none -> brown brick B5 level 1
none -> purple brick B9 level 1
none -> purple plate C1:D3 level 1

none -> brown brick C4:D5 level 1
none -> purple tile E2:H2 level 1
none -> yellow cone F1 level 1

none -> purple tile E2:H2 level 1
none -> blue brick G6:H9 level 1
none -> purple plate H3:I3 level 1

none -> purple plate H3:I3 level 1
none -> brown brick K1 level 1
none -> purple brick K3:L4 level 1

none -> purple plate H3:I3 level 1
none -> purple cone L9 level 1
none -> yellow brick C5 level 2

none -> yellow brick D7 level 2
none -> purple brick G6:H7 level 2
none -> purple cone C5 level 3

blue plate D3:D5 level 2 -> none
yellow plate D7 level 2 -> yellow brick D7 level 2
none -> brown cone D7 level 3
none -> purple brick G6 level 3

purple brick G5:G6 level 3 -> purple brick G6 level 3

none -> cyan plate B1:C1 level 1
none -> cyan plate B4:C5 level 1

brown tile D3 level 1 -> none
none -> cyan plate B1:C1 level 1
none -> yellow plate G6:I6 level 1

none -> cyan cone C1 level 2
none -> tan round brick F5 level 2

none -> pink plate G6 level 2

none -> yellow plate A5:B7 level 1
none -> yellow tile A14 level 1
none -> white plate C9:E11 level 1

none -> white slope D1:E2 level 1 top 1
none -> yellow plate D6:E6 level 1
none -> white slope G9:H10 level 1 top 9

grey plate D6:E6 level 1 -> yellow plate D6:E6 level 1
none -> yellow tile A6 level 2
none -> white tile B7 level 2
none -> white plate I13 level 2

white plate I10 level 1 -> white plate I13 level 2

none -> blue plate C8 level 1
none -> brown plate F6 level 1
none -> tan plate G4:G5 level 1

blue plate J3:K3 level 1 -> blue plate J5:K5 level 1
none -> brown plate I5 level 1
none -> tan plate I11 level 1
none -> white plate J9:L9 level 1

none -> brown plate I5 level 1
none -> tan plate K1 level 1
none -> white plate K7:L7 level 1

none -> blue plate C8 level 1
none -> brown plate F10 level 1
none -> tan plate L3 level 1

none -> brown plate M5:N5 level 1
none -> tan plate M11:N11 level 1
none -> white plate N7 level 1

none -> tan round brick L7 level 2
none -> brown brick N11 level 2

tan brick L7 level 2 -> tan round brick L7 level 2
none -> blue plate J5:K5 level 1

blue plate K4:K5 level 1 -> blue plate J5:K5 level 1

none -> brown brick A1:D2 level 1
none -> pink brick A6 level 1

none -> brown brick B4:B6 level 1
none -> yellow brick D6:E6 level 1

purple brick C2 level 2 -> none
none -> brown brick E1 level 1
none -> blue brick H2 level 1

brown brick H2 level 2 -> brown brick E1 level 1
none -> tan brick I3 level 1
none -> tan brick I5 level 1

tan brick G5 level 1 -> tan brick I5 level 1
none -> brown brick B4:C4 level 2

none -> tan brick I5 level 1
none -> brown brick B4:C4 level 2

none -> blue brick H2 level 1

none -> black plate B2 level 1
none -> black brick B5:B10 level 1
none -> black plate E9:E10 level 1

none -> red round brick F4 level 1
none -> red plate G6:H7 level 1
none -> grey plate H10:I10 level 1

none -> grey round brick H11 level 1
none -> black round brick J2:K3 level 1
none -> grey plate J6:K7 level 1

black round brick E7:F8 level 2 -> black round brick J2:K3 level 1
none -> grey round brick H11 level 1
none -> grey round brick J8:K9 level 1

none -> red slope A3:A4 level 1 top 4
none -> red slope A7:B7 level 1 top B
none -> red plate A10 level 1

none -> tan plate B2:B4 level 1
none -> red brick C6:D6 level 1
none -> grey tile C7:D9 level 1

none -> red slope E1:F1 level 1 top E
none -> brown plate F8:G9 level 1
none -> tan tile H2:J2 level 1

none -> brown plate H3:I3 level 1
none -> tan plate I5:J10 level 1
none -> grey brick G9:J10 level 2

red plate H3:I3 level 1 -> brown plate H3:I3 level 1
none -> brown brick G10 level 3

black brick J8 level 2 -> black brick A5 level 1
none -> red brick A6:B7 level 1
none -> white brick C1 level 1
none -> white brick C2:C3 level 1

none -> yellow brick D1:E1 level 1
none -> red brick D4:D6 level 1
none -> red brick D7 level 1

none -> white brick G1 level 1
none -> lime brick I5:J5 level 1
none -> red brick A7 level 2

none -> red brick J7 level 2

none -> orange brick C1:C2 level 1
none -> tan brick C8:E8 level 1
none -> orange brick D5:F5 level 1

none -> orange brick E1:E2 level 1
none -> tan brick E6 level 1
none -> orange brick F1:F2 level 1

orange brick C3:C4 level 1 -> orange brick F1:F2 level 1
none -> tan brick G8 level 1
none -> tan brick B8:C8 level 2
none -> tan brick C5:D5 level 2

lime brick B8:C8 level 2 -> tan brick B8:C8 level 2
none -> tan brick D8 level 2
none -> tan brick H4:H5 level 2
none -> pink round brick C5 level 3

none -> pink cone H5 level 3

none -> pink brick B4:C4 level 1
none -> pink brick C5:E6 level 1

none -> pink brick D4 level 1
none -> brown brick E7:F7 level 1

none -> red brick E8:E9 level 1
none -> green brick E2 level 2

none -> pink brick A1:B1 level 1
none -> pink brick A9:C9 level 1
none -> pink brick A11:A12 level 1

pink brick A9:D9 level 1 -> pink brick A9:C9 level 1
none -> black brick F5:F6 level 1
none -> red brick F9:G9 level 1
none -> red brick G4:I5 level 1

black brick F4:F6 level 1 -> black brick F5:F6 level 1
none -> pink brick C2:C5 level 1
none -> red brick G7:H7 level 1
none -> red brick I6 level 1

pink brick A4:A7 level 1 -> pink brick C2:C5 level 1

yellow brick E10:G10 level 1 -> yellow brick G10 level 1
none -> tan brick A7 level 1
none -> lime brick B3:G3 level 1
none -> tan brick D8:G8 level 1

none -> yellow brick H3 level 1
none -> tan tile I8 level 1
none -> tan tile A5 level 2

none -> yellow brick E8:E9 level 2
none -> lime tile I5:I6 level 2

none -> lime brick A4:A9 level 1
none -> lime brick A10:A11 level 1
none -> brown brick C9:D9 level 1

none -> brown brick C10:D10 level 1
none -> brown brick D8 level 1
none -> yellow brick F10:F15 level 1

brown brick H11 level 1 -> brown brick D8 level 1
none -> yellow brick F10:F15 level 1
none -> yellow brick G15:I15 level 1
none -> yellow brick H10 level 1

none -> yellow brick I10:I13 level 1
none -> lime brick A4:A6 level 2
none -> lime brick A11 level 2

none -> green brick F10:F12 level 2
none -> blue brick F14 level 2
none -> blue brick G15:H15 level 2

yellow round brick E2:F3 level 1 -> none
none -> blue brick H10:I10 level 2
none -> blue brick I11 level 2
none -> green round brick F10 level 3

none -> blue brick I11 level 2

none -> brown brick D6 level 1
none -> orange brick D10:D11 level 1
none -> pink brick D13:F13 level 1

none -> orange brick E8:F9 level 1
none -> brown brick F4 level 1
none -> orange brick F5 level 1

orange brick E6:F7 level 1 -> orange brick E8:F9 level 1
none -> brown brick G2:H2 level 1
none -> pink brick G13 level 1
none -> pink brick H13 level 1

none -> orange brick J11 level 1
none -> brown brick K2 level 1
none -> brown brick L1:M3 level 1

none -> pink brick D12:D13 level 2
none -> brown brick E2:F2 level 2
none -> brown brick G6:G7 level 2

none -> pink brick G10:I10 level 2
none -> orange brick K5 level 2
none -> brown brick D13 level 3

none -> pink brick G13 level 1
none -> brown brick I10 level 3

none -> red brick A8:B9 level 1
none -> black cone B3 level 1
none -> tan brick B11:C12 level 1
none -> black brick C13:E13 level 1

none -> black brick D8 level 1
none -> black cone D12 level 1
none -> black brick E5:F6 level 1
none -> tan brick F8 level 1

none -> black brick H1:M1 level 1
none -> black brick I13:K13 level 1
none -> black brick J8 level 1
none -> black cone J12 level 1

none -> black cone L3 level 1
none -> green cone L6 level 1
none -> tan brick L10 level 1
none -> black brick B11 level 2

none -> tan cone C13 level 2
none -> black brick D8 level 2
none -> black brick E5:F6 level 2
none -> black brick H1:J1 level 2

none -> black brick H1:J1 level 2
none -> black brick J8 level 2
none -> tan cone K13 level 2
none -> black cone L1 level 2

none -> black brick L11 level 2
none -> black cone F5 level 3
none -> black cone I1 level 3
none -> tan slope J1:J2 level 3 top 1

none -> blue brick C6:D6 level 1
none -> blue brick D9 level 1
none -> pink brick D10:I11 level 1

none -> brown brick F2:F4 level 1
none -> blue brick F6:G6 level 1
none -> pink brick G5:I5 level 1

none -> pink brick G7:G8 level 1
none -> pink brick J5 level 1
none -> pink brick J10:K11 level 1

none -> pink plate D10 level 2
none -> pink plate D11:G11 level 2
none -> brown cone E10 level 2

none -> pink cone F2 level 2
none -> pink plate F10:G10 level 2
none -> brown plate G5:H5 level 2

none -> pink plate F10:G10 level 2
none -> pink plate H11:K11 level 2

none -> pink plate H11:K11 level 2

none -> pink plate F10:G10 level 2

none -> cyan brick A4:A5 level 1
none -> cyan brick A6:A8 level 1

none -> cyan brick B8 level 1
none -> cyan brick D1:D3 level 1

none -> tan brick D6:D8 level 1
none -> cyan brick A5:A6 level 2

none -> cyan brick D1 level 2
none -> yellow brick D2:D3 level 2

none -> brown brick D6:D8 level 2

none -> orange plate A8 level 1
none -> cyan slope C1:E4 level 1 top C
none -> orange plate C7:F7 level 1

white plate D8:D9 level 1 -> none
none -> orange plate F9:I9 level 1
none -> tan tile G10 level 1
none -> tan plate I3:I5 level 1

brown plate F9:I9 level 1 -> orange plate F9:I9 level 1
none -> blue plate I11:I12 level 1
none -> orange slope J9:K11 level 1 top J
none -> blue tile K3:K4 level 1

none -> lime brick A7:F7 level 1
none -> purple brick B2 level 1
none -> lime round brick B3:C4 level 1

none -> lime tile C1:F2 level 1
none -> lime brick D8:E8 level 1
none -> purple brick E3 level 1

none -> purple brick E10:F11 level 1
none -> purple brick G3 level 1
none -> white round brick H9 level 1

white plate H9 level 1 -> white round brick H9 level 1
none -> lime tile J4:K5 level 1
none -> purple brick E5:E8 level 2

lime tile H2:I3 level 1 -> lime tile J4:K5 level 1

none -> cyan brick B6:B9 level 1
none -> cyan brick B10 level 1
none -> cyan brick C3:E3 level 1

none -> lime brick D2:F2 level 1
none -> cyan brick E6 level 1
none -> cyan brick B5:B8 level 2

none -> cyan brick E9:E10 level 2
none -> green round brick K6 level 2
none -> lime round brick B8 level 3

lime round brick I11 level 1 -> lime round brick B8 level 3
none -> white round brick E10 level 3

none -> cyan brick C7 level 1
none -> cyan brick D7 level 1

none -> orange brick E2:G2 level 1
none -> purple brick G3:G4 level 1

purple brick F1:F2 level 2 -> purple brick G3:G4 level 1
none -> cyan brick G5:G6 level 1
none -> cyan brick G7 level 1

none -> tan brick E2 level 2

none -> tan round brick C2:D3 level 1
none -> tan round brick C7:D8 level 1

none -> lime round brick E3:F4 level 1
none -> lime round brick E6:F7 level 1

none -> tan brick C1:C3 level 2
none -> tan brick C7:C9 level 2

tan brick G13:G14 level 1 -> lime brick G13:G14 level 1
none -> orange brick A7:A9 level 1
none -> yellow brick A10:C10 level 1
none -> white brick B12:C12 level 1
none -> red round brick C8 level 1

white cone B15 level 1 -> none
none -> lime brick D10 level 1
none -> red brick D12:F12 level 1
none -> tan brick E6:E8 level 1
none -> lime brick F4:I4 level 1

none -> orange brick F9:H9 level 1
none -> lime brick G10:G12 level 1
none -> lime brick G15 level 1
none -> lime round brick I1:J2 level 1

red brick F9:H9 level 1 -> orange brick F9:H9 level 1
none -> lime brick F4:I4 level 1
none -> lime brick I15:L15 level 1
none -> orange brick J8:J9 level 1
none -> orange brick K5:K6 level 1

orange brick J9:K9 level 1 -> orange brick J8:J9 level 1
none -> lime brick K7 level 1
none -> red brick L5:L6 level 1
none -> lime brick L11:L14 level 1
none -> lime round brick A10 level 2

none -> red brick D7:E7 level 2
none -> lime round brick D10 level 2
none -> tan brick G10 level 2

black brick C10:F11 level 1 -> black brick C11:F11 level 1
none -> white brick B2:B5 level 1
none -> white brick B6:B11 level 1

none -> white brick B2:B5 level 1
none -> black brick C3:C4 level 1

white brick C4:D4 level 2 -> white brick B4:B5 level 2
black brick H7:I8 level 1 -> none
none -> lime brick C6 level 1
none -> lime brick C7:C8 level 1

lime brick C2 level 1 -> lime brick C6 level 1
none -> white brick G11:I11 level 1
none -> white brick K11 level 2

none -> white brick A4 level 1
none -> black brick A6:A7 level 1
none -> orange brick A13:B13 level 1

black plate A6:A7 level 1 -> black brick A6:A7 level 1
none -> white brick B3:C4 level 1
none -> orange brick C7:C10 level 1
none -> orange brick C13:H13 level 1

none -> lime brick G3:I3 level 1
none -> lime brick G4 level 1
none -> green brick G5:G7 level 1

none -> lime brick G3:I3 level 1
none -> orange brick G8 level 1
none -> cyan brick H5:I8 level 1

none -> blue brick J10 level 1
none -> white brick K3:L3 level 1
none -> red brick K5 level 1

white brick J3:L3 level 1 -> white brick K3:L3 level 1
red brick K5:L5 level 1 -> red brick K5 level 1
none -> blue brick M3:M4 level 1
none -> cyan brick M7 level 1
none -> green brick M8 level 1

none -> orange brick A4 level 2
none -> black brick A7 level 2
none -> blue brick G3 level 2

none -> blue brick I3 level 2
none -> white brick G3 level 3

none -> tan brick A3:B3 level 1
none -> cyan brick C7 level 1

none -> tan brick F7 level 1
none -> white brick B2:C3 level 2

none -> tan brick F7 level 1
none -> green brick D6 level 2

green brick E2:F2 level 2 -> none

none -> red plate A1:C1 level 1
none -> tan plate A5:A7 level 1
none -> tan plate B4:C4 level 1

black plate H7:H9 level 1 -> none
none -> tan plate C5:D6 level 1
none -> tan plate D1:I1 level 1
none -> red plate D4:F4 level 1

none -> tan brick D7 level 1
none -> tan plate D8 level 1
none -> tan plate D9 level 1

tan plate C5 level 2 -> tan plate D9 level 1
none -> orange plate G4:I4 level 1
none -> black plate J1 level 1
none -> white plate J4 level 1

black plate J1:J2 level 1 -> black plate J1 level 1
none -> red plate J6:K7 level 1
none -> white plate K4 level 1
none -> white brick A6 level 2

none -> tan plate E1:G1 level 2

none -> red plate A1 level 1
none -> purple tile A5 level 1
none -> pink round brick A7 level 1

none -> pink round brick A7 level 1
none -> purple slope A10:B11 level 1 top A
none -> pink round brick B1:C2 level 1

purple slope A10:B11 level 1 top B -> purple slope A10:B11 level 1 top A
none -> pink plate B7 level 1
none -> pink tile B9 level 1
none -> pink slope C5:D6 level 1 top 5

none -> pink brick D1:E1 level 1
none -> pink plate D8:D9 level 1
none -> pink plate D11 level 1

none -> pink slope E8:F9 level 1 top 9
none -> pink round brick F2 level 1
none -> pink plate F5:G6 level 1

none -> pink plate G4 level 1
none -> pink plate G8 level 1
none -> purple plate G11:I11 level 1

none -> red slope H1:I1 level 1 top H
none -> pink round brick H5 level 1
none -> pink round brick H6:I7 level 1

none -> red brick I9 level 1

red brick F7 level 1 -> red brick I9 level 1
__________
Work order:
Restate word for word the lines of the data above, starting at the line containing "none -> red brick G4:I5 level 1" and ending at the line containing "none -> lime brick B3:G3 level 1", both included, and nothing more.

Answer to this problem:
none -> red brick G4:I5 level 1

black brick F4:F6 level 1 -> black brick F5:F6 level 1
none -> pink brick C2:C5 level 1
none -> red brick G7:H7 level 1
none -> red brick I6 level 1

pink brick A4:A7 level 1 -> pink brick C2:C5 level 1

yellow brick E10:G10 level 1 -> yellow brick G10 level 1
none -> tan brick A7 level 1
none -> lime brick B3:G3 level 1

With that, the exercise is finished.